> **PROVIDED DATA**:
= Beginning of Section =

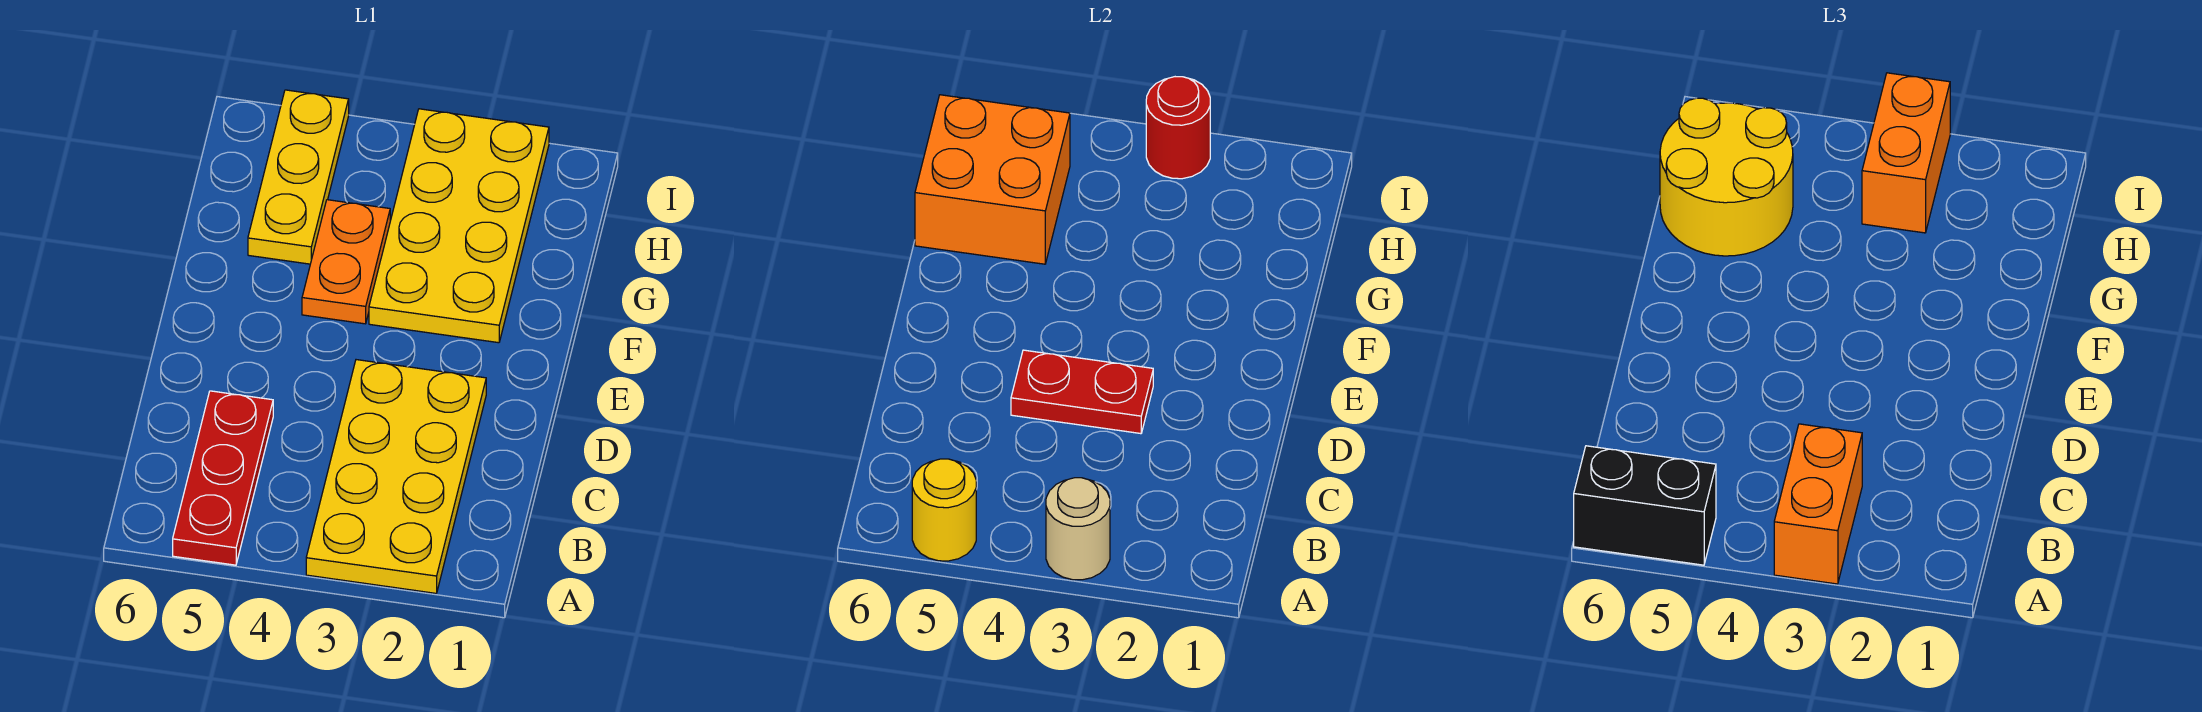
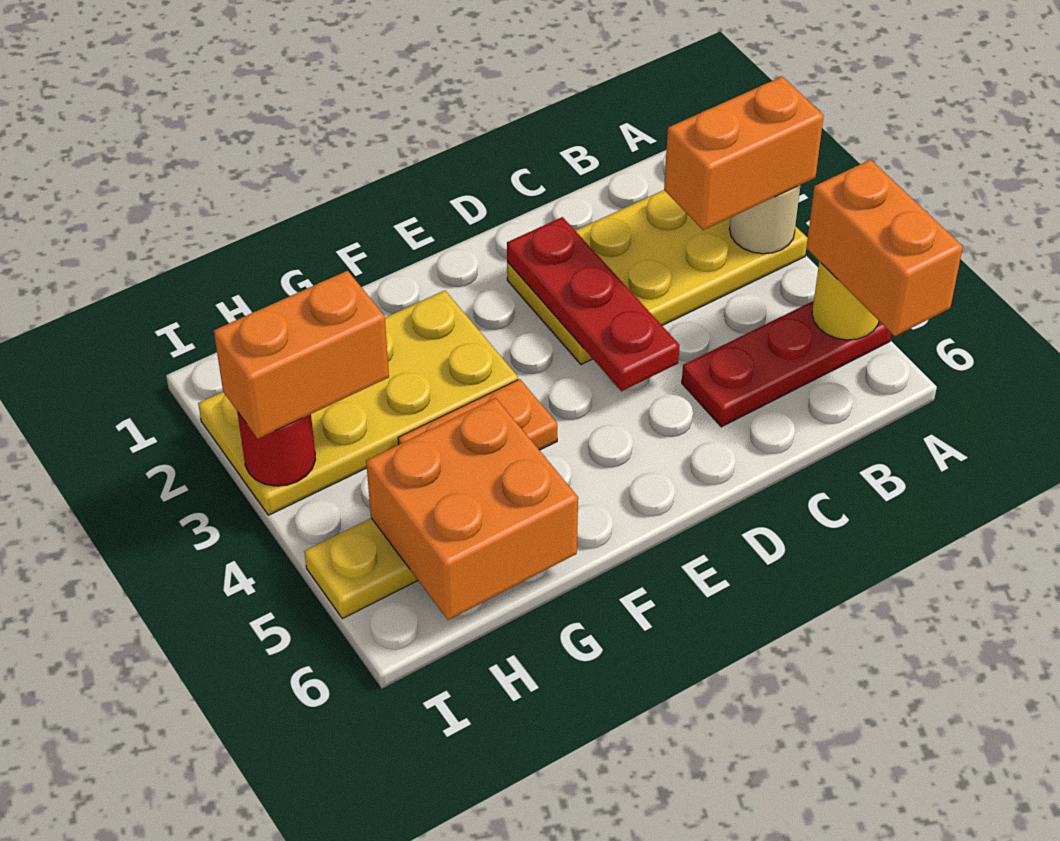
black brick A5:A6 level 3 -> orange brick A5:A6 level 3
red plate D3:D4 level 2 -> red plate D2:D4 level 2
yellow round brick G5:H6 level 3 -> none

= End of Section =

> **YOUR OBJECTIVE**: For this exercise, copy each line from the listing above that has the word "brick".

> **OUTPUT BELOW**:
black brick A5:A6 level 3 -> orange brick A5:A6 level 3
yellow round brick G5:H6 level 3 -> none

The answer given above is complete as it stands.